• Given instruction:
Copy out the material verbatim, beginning with the line containing "Question: How did" and continuing through the line containing "(B) rotated downward".
══════════════════════════════
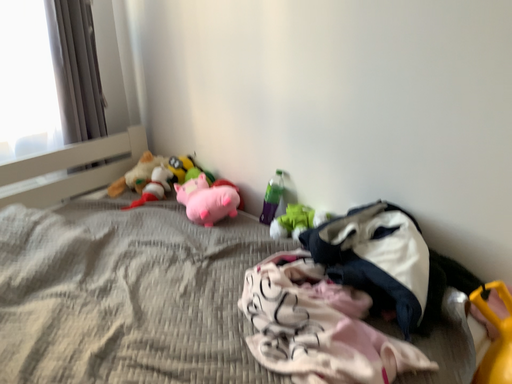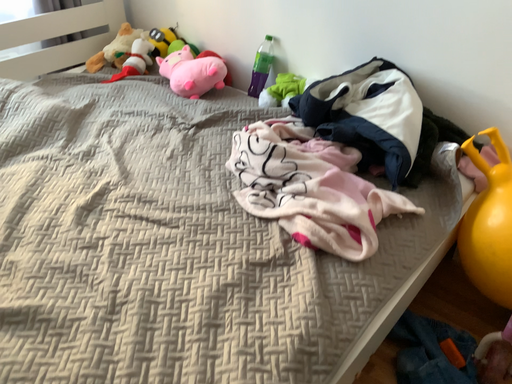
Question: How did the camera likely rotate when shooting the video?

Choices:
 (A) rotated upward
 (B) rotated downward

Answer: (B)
══════════════════════════════
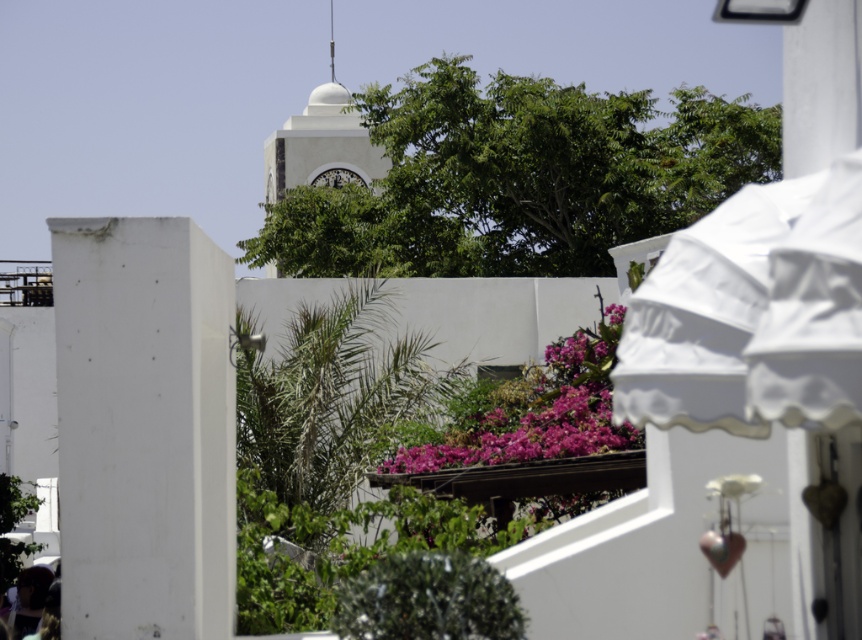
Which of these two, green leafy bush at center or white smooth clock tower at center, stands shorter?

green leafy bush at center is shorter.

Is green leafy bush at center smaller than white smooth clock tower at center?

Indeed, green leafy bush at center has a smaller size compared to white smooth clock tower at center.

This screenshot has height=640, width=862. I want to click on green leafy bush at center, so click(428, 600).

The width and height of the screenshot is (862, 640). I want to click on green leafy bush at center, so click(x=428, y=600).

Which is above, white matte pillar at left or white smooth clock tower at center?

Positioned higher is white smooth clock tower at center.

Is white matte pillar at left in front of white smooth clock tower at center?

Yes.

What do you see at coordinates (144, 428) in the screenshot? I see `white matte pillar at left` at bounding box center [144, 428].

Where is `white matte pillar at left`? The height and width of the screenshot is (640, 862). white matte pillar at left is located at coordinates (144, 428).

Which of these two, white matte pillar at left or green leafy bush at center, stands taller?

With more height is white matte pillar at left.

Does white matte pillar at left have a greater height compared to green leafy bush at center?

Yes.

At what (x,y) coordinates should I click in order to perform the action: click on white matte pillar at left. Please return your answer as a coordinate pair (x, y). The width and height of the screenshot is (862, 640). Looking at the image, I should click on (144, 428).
══════════════════════════════
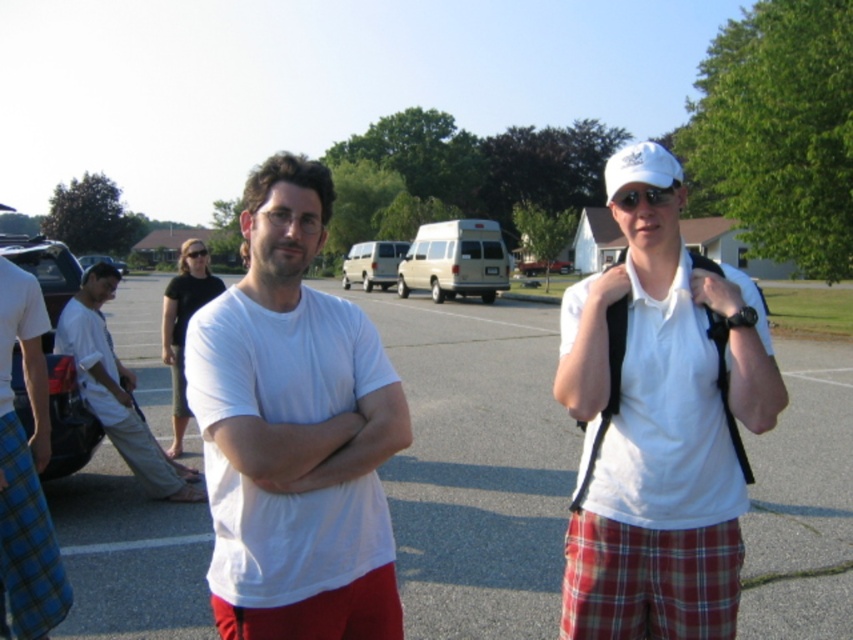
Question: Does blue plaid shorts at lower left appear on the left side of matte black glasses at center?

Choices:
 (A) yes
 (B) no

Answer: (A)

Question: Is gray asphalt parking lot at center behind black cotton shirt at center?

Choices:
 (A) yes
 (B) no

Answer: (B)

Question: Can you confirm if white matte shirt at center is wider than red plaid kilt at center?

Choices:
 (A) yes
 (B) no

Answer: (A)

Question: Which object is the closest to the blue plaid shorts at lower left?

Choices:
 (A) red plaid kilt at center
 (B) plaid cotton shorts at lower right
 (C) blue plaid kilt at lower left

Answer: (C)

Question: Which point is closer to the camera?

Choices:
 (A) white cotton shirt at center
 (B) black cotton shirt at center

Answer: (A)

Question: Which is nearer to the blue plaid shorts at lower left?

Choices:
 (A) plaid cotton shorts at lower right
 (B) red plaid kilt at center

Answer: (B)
══════════════════════════════
• Solution for this task:
Question: How did the camera likely rotate when shooting the video?

Choices:
 (A) rotated upward
 (B) rotated downward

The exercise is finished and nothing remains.